Task description: Look through the records below and collect all lines that hold the string "field".

━━ Input

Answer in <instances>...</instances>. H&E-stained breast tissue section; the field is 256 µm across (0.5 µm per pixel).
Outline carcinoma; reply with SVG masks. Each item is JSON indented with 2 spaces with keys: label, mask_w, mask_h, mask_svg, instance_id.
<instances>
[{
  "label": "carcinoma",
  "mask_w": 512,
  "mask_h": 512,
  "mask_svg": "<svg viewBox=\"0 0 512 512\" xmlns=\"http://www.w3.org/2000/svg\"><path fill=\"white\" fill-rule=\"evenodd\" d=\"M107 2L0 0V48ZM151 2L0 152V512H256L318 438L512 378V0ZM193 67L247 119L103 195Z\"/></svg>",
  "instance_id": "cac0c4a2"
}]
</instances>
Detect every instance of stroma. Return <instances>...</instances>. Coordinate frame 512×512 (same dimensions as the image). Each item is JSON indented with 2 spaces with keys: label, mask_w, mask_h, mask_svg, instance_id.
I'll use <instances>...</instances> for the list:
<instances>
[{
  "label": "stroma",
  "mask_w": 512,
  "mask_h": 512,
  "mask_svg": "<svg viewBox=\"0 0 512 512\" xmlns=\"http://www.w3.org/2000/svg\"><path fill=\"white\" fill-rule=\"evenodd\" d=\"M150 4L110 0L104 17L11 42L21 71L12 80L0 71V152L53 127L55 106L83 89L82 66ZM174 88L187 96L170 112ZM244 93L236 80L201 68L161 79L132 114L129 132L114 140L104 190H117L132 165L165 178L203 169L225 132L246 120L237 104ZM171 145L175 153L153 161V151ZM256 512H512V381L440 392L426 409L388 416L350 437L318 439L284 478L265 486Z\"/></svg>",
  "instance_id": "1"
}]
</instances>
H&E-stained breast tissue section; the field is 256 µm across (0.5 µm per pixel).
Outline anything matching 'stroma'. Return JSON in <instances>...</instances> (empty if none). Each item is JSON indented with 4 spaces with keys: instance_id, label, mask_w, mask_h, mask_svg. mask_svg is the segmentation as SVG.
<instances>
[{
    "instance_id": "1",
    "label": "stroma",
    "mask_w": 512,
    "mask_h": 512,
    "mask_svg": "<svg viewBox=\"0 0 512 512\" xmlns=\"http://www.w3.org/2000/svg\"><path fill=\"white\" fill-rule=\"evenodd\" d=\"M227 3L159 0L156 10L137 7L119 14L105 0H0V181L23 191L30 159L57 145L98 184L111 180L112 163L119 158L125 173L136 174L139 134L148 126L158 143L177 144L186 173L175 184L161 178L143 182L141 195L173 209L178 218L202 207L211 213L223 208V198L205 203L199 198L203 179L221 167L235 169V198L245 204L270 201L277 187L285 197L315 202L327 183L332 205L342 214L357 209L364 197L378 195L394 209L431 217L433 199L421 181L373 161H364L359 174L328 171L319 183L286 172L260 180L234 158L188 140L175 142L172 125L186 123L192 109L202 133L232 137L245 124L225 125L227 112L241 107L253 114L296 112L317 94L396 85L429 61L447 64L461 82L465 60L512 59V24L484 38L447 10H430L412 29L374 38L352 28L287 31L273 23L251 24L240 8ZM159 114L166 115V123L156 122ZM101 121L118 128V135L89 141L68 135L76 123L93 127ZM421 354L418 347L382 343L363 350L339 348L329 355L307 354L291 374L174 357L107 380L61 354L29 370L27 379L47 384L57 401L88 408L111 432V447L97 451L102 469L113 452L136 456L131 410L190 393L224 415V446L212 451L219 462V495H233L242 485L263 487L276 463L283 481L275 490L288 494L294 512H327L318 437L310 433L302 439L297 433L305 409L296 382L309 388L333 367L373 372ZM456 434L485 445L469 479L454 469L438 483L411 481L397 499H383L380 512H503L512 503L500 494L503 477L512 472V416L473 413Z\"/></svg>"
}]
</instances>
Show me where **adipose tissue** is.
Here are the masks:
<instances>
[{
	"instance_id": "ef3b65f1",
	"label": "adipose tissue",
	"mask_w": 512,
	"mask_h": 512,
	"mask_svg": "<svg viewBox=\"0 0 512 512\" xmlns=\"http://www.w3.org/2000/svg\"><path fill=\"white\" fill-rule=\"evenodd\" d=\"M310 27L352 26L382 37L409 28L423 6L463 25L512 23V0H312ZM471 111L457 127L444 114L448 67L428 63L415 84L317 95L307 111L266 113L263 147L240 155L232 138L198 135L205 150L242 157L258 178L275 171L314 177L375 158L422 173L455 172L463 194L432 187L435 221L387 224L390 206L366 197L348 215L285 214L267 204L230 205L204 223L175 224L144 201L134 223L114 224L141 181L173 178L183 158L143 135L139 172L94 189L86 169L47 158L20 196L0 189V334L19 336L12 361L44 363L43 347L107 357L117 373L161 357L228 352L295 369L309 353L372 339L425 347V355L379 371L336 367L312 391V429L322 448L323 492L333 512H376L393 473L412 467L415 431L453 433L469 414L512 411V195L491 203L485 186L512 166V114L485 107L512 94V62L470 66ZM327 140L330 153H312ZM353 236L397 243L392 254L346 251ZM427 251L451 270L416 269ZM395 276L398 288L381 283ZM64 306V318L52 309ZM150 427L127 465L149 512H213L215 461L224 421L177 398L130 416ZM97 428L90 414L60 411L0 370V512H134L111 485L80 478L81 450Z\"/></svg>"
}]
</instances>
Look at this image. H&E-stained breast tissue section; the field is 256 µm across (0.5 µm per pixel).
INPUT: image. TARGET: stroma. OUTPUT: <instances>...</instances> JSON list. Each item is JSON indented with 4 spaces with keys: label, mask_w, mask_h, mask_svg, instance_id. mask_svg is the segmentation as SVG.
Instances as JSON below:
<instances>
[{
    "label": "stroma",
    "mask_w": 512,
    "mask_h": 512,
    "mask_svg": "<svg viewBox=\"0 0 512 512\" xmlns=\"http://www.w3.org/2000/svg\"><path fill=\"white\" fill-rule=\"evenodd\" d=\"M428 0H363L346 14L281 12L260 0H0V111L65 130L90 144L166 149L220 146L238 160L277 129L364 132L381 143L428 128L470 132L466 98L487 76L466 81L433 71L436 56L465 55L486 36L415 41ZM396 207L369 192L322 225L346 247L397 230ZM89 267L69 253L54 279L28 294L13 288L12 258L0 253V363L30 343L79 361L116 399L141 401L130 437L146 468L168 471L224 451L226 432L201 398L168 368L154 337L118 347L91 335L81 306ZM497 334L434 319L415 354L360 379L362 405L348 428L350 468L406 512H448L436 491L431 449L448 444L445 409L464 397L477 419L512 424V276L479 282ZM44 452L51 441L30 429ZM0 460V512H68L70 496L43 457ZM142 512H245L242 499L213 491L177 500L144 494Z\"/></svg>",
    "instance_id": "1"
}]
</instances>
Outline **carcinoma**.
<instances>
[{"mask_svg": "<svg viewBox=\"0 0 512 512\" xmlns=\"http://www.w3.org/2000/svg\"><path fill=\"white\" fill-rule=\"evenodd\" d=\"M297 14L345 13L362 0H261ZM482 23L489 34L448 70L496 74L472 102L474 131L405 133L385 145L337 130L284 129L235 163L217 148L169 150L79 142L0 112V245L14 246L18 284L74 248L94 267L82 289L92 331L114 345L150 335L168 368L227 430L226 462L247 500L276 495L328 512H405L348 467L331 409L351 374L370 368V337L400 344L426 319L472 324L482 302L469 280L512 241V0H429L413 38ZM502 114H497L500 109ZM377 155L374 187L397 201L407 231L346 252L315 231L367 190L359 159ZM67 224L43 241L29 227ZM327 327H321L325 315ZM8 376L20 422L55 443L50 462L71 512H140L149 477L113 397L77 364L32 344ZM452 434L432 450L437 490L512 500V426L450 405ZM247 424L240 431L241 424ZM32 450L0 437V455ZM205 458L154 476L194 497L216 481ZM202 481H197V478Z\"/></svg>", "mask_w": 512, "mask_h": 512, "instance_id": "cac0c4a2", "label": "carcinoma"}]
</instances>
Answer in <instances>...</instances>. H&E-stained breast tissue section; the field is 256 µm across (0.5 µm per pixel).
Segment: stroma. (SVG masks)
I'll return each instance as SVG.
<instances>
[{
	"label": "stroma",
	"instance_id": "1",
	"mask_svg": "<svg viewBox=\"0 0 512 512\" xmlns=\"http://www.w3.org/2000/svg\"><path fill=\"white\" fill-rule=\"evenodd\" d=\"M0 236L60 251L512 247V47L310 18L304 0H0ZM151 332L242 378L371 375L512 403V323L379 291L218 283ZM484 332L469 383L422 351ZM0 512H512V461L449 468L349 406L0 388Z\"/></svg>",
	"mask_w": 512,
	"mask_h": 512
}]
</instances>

━━━━

Task solution:
Answer in <instances>...</instances>. H&E-stained breast tissue section; the field is 256 µm across (0.5 µm per pixel).
H&E-stained breast tissue section; the field is 256 µm across (0.5 µm per pixel).
Look at this image. H&E-stained breast tissue section; the field is 256 µm across (0.5 µm per pixel).
Answer in <instances>...</instances>. H&E-stained breast tissue section; the field is 256 µm across (0.5 µm per pixel).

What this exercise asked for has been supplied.